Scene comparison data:
____________

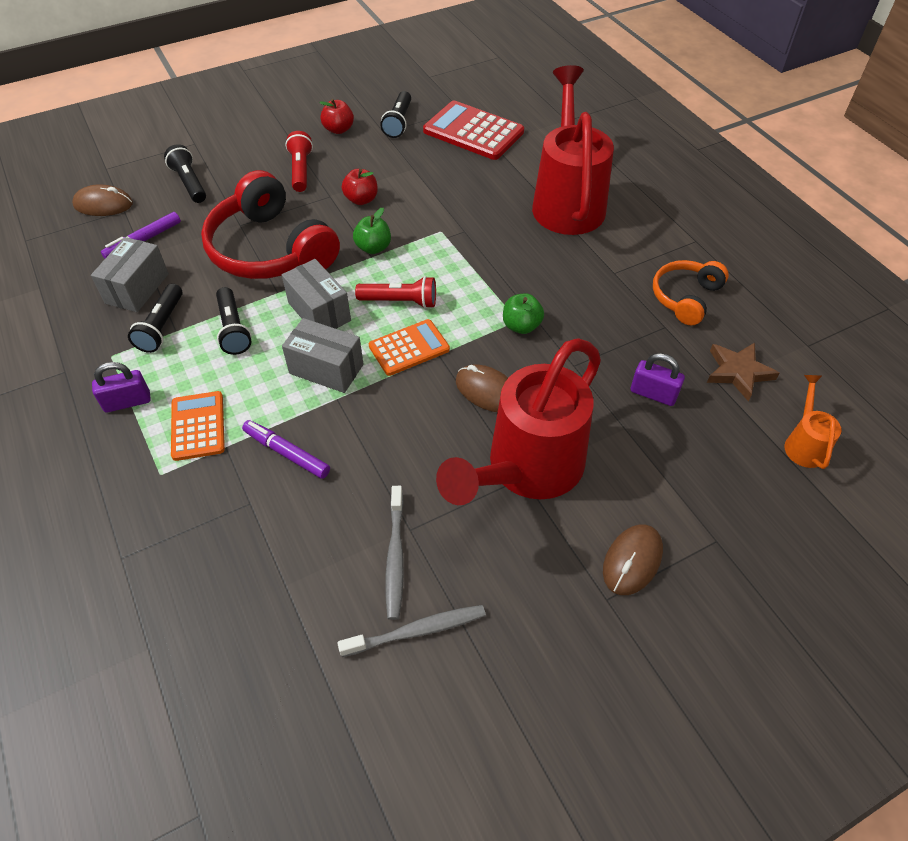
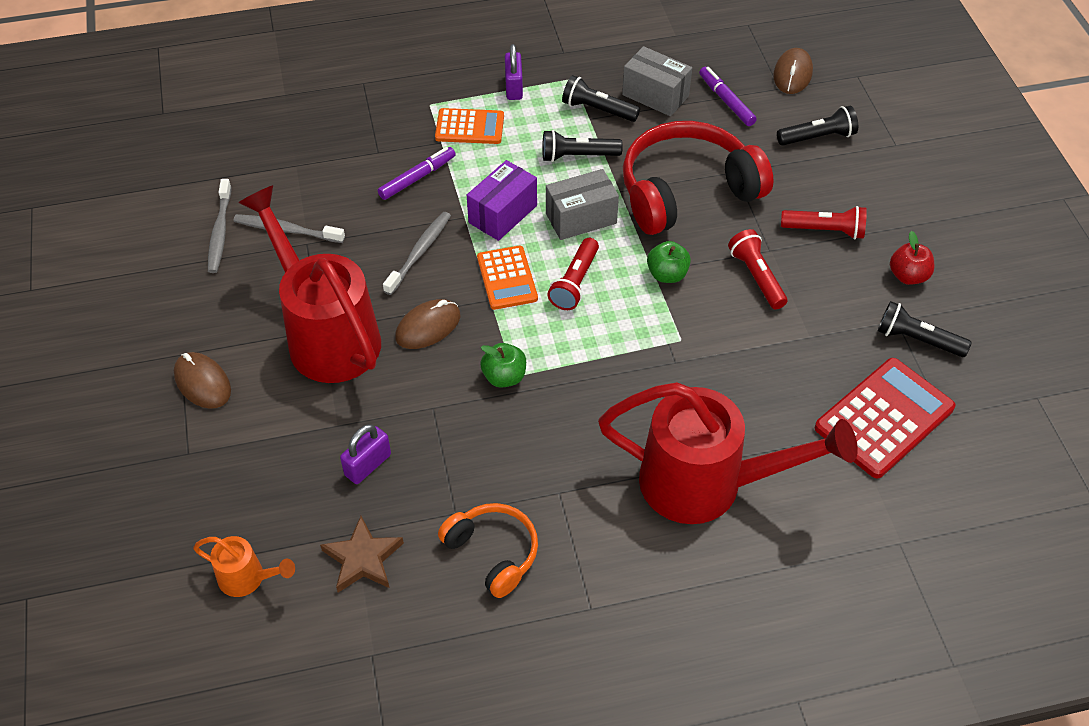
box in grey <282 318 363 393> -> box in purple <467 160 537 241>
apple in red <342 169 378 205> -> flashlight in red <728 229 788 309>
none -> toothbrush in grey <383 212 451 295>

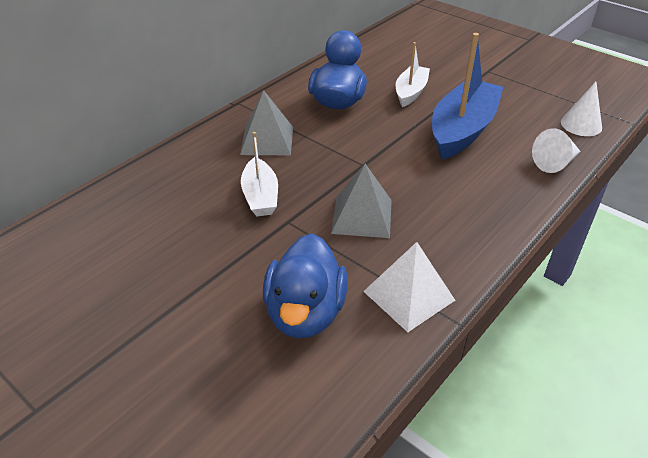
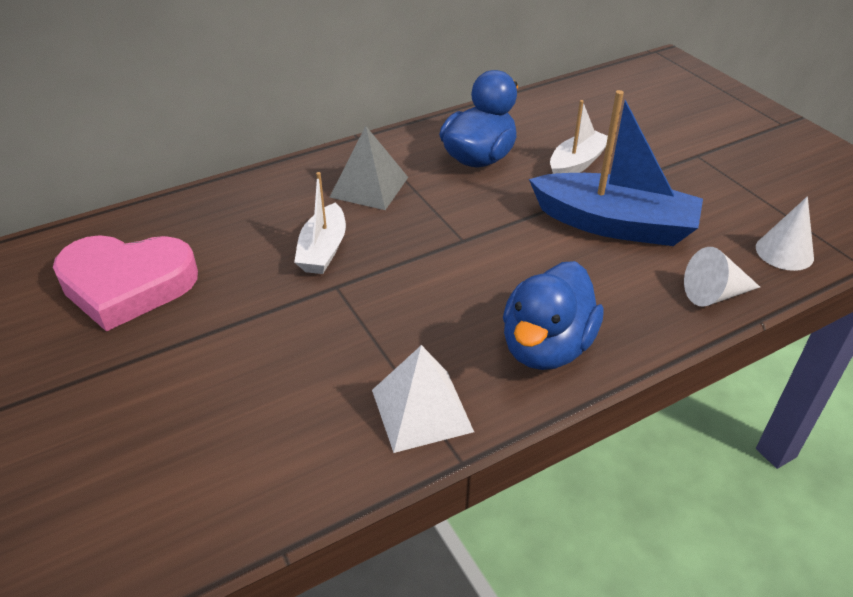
duck in blue <263 234 348 338> -> duck in blue <503 261 604 370>, shifted
pyramid in grey <331 164 392 238> -> none
boat in blue <432 33 504 160> -> boat in blue <529 90 703 246>, 60 degrees clockwise
none -> heart in pink <53 235 198 332>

____________

● **EXERCISE**:
All the lines above are to be reproduced exactly, except the pictures.

● **RESPONSE AREA**:
box in grey <282 318 363 393> -> box in purple <467 160 537 241>
apple in red <342 169 378 205> -> flashlight in red <728 229 788 309>
none -> toothbrush in grey <383 212 451 295>

duck in blue <263 234 348 338> -> duck in blue <503 261 604 370>, shifted
pyramid in grey <331 164 392 238> -> none
boat in blue <432 33 504 160> -> boat in blue <529 90 703 246>, 60 degrees clockwise
none -> heart in pink <53 235 198 332>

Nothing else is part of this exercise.